• Description of the task:
Select every line containing the word "turned" from the material, and copy those lines.

• Materials provided:
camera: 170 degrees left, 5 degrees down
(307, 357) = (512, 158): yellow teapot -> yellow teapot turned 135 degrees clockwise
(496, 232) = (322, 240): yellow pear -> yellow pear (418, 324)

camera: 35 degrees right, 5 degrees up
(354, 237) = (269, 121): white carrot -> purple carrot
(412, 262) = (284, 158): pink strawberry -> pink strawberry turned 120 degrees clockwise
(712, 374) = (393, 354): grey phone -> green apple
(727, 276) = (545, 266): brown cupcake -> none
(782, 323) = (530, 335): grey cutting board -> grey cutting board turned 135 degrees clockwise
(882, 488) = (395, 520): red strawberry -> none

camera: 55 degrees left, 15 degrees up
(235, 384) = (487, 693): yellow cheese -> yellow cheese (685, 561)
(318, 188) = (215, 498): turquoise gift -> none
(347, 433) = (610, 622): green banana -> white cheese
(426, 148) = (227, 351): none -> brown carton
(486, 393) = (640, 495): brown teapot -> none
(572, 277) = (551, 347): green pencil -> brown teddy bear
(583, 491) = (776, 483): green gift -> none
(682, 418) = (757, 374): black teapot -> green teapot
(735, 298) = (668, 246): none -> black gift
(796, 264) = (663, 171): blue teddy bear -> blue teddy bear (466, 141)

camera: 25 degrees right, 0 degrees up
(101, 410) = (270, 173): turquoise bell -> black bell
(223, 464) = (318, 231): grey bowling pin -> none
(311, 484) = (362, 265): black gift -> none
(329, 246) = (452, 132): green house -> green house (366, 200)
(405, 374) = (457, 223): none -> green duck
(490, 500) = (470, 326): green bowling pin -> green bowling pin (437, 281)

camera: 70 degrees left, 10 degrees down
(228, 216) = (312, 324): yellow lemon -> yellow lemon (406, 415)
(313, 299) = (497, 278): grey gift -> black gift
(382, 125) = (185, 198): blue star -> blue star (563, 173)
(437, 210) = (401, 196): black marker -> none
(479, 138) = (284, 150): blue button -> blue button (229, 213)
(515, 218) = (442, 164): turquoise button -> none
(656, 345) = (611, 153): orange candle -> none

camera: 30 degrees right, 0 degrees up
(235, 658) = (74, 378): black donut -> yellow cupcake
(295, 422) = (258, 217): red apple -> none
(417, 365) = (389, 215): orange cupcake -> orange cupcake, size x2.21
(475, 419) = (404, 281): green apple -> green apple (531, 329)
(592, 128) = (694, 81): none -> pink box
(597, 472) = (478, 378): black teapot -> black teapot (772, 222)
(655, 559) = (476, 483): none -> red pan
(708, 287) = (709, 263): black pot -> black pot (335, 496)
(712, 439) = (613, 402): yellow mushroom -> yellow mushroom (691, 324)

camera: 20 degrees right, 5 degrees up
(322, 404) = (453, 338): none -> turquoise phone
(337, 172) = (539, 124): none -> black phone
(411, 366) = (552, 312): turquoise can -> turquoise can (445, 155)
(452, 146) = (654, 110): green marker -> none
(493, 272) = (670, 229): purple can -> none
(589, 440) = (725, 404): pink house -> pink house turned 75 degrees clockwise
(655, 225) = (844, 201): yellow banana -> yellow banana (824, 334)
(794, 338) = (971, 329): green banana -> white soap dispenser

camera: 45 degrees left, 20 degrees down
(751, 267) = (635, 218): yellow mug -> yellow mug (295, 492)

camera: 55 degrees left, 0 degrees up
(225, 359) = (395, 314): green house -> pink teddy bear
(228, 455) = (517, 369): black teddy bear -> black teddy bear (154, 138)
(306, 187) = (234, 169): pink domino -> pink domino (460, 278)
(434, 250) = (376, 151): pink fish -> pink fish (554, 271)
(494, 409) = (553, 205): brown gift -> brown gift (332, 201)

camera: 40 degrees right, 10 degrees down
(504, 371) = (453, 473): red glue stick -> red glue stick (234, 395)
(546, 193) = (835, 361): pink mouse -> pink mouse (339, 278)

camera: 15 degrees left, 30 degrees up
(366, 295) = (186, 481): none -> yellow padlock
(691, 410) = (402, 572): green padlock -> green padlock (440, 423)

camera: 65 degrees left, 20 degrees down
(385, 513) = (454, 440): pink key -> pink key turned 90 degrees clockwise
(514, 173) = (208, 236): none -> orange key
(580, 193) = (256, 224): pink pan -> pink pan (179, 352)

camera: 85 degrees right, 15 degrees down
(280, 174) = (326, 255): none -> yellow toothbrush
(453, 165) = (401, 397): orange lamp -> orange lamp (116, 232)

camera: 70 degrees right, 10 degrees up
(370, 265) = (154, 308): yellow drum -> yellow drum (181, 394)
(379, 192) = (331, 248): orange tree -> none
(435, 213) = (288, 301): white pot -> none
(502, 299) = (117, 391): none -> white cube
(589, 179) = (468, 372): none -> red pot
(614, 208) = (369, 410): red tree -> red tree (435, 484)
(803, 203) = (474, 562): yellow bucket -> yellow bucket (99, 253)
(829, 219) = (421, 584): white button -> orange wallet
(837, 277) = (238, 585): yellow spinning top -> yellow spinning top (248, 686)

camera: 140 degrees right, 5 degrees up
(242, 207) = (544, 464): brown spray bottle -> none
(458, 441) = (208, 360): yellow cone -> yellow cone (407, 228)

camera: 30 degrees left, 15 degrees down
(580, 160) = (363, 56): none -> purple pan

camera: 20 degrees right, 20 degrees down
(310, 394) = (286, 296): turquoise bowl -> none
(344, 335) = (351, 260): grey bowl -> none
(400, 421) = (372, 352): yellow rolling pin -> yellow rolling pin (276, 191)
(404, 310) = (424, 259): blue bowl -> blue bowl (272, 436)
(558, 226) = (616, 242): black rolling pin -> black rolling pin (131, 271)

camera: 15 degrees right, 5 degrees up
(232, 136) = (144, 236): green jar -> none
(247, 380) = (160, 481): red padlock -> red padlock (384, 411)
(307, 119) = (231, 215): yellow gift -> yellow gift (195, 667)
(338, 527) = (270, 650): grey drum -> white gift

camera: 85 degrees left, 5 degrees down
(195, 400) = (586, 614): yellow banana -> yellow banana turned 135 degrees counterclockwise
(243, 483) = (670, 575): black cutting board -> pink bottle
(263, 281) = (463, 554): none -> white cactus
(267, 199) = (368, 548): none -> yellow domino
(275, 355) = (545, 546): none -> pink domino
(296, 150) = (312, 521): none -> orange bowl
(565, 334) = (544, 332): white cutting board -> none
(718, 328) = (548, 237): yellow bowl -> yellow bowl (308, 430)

• Response:
(307, 357) = (512, 158): yellow teapot -> yellow teapot turned 135 degrees clockwise
(412, 262) = (284, 158): pink strawberry -> pink strawberry turned 120 degrees clockwise
(782, 323) = (530, 335): grey cutting board -> grey cutting board turned 135 degrees clockwise
(589, 440) = (725, 404): pink house -> pink house turned 75 degrees clockwise
(385, 513) = (454, 440): pink key -> pink key turned 90 degrees clockwise
(195, 400) = (586, 614): yellow banana -> yellow banana turned 135 degrees counterclockwise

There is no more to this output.